▸ **Before-and-after change records**
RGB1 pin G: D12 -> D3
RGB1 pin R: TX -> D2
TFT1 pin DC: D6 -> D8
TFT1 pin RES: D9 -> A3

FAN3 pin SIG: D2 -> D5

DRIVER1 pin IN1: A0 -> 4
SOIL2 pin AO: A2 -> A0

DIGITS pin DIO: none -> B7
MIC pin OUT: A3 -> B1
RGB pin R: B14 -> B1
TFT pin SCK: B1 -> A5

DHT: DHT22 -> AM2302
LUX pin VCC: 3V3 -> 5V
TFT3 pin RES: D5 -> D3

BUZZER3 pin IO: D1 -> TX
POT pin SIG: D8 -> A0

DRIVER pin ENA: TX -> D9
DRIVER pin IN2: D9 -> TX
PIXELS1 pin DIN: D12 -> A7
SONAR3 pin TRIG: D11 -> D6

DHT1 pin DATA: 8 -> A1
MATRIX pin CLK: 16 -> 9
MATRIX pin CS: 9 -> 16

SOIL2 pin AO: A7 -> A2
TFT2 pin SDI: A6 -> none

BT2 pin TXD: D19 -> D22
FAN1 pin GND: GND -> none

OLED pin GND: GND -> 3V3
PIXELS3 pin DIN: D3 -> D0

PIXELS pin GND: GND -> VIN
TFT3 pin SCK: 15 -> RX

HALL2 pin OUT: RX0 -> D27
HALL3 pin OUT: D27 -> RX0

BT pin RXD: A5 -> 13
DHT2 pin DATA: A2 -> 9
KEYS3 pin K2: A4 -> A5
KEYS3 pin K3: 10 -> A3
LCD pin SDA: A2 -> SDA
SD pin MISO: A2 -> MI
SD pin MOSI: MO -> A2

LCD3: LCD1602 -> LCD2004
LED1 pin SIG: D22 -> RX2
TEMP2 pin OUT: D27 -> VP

▸ **Problem description**
Only one span of lines is wanted: the line with "MATRIX pin CLK: 16 -> 9" and every line after it to the end of the entries, output exactly.

▸ **Output below**
MATRIX pin CLK: 16 -> 9
MATRIX pin CS: 9 -> 16

SOIL2 pin AO: A7 -> A2
TFT2 pin SDI: A6 -> none

BT2 pin TXD: D19 -> D22
FAN1 pin GND: GND -> none

OLED pin GND: GND -> 3V3
PIXELS3 pin DIN: D3 -> D0

PIXELS pin GND: GND -> VIN
TFT3 pin SCK: 15 -> RX

HALL2 pin OUT: RX0 -> D27
HALL3 pin OUT: D27 -> RX0

BT pin RXD: A5 -> 13
DHT2 pin DATA: A2 -> 9
KEYS3 pin K2: A4 -> A5
KEYS3 pin K3: 10 -> A3
LCD pin SDA: A2 -> SDA
SD pin MISO: A2 -> MI
SD pin MOSI: MO -> A2

LCD3: LCD1602 -> LCD2004
LED1 pin SIG: D22 -> RX2
TEMP2 pin OUT: D27 -> VP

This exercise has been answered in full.